== Problem to work on ==
Report every line of the material that contains the string "VMID".

━━━━

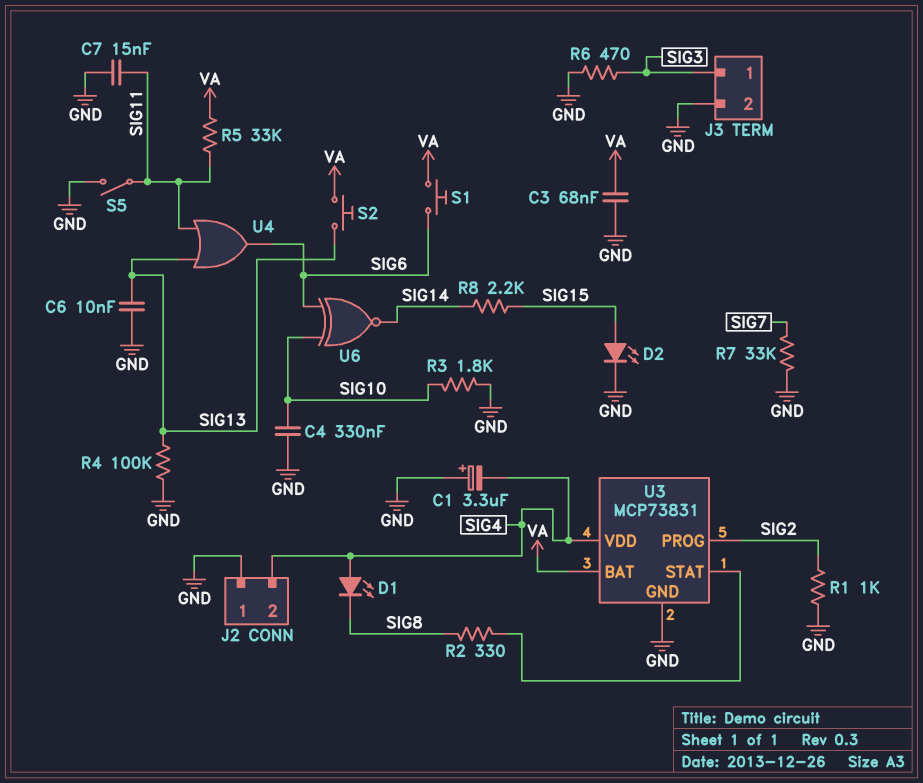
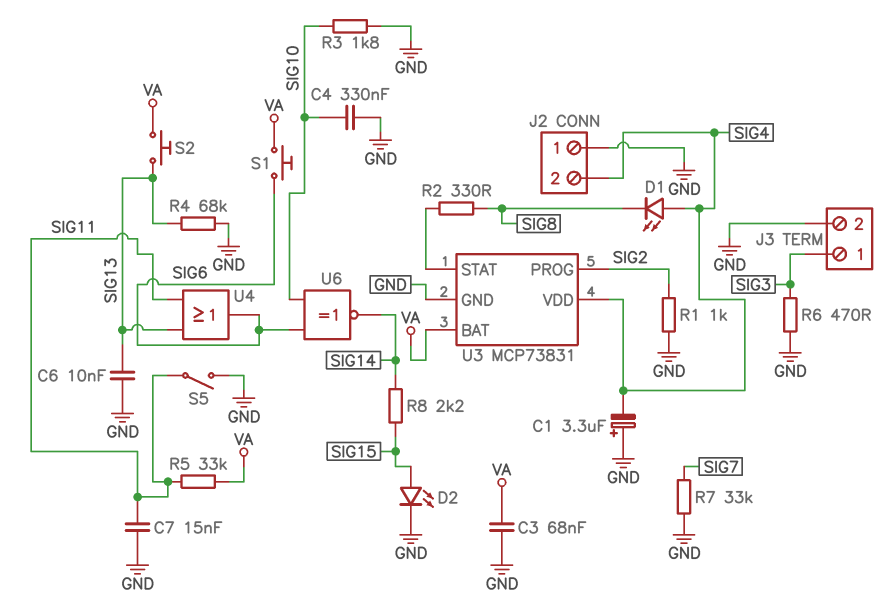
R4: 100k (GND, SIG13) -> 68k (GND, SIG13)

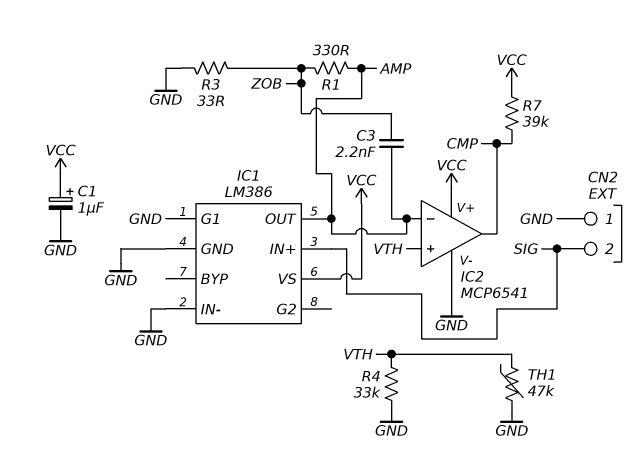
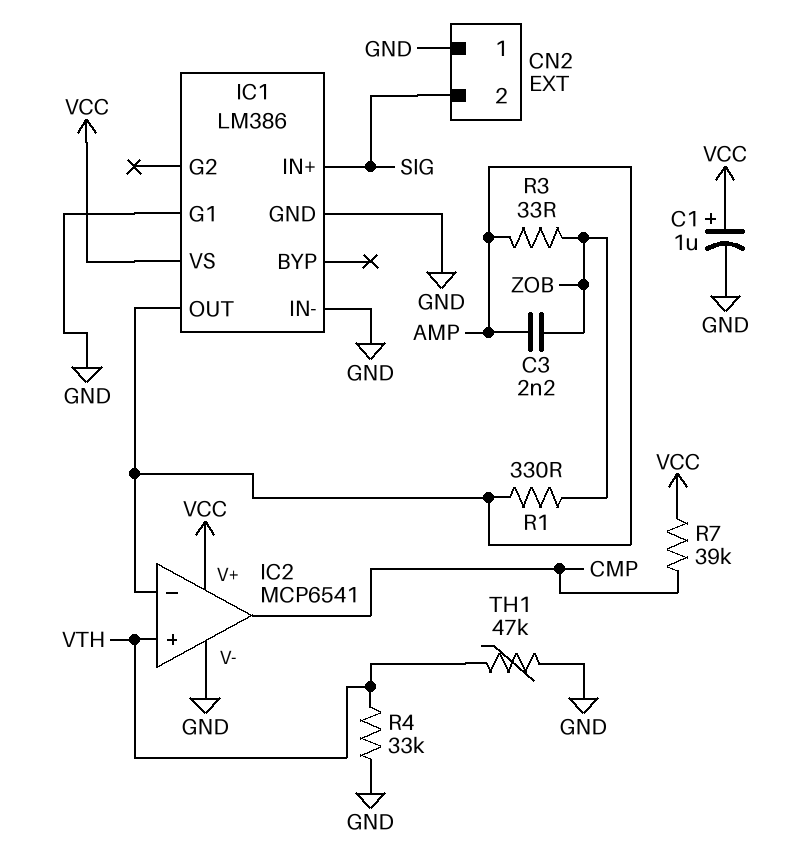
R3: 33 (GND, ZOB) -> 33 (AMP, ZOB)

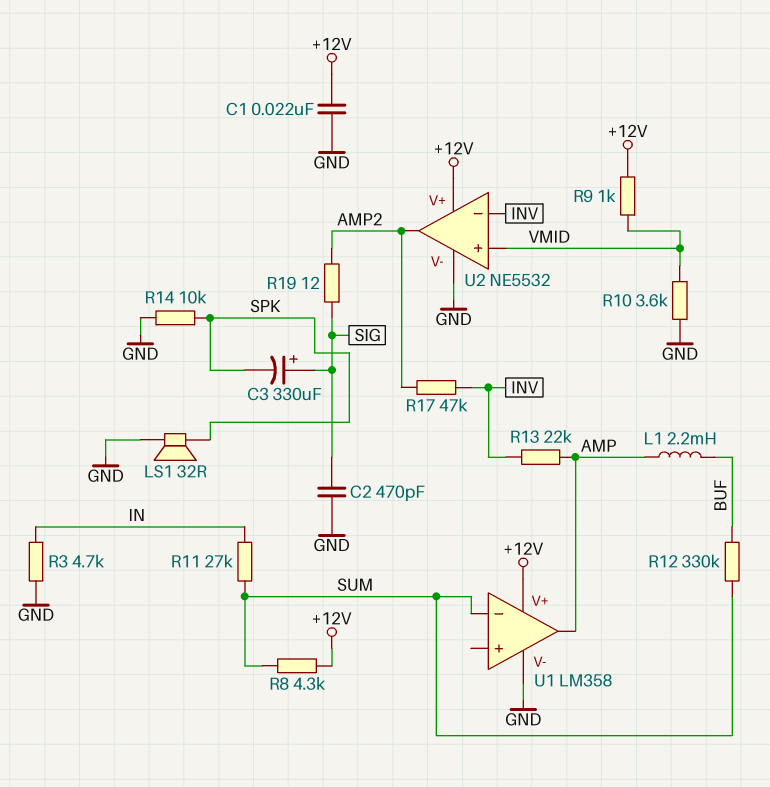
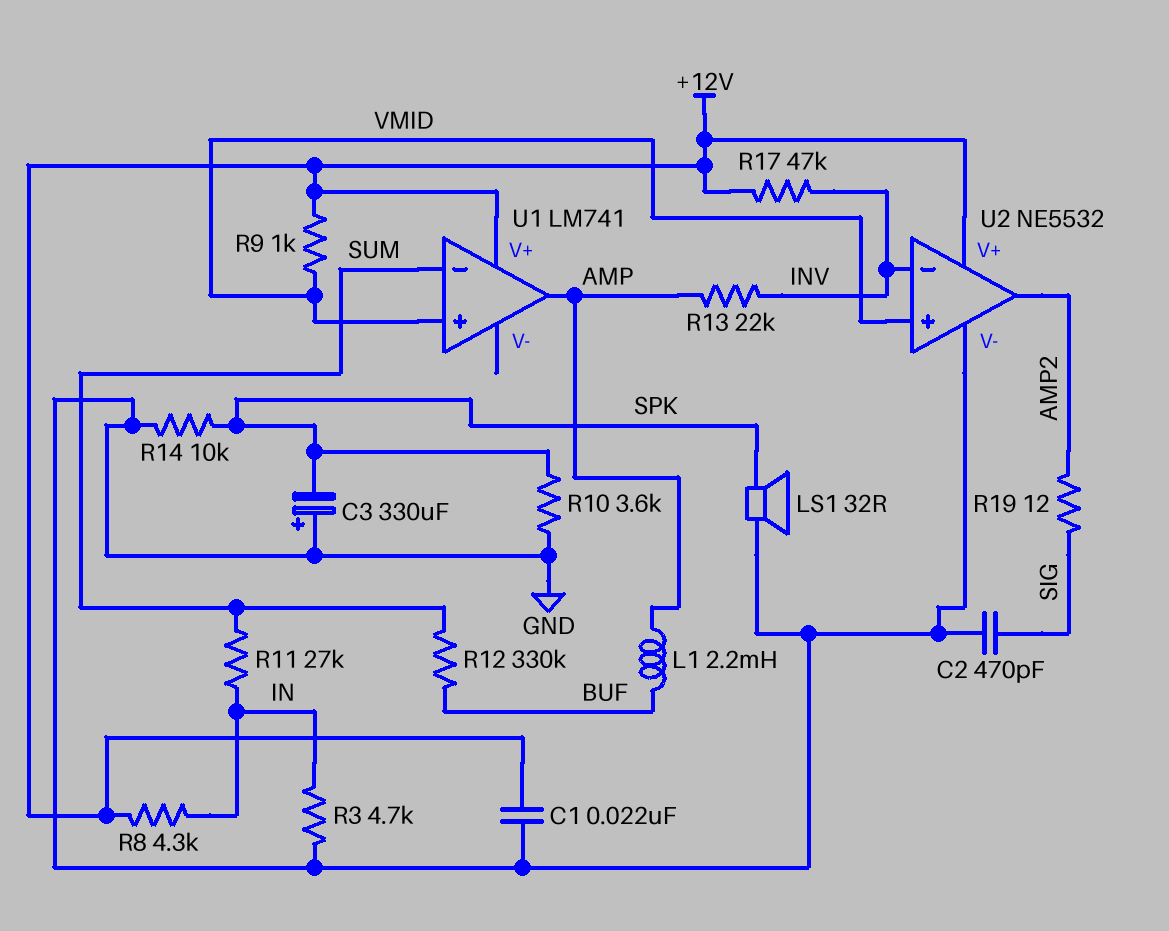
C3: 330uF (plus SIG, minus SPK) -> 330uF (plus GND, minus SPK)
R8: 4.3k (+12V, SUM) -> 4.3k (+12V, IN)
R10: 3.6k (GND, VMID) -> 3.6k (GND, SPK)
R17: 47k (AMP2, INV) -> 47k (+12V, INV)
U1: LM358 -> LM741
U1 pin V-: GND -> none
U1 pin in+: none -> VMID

━━━━

== Task answer ==
R10: 3.6k (GND, VMID) -> 3.6k (GND, SPK)
U1 pin in+: none -> VMID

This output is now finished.